What to work on: Retype exactly the lines from the one with "grey brick J5" down to the final line of the material below, both included, and nothing more.

%%

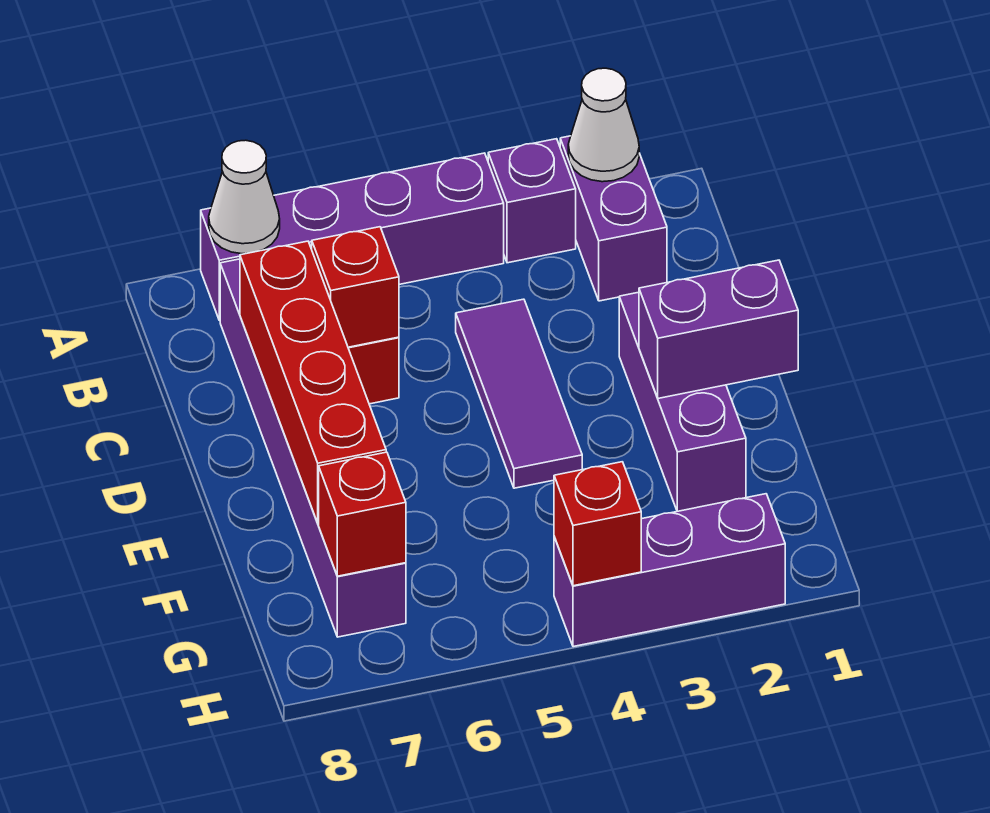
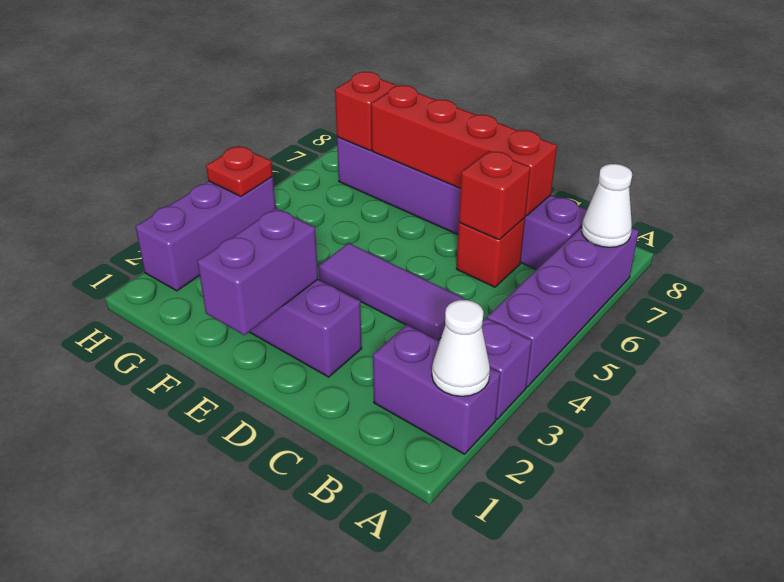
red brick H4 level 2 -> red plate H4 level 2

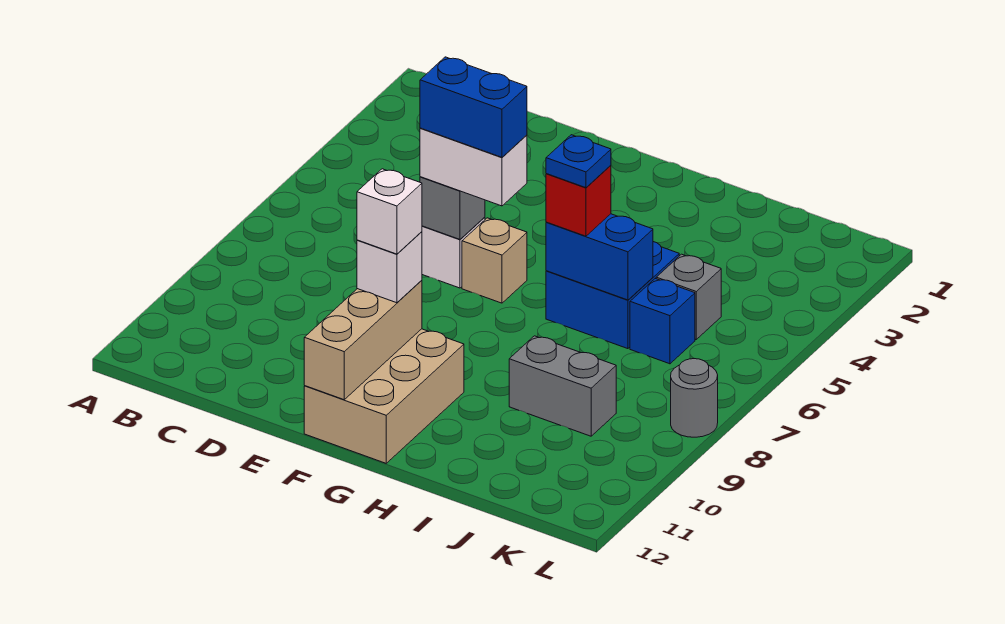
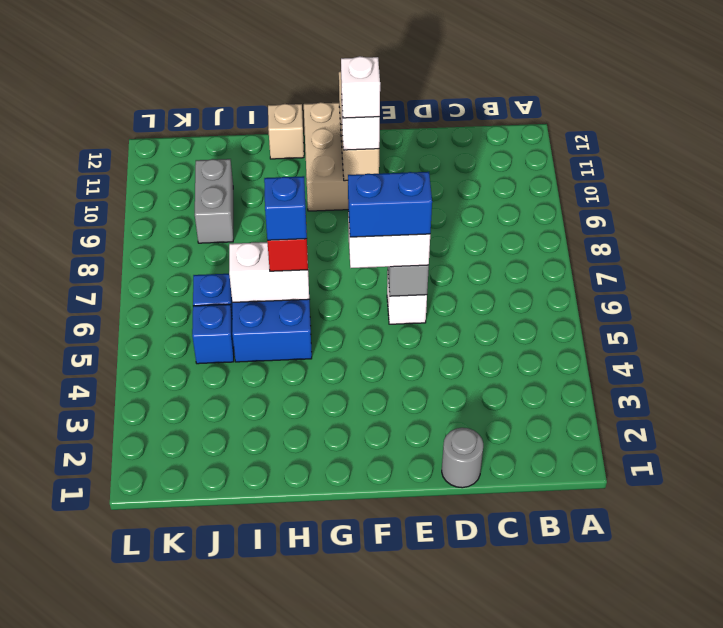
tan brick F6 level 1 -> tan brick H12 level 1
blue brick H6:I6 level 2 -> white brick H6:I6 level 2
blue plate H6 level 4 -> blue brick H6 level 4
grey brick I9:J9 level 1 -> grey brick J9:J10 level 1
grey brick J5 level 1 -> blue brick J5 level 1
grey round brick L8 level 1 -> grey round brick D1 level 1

%%

Answer to the exercise:
grey brick J5 level 1 -> blue brick J5 level 1
grey round brick L8 level 1 -> grey round brick D1 level 1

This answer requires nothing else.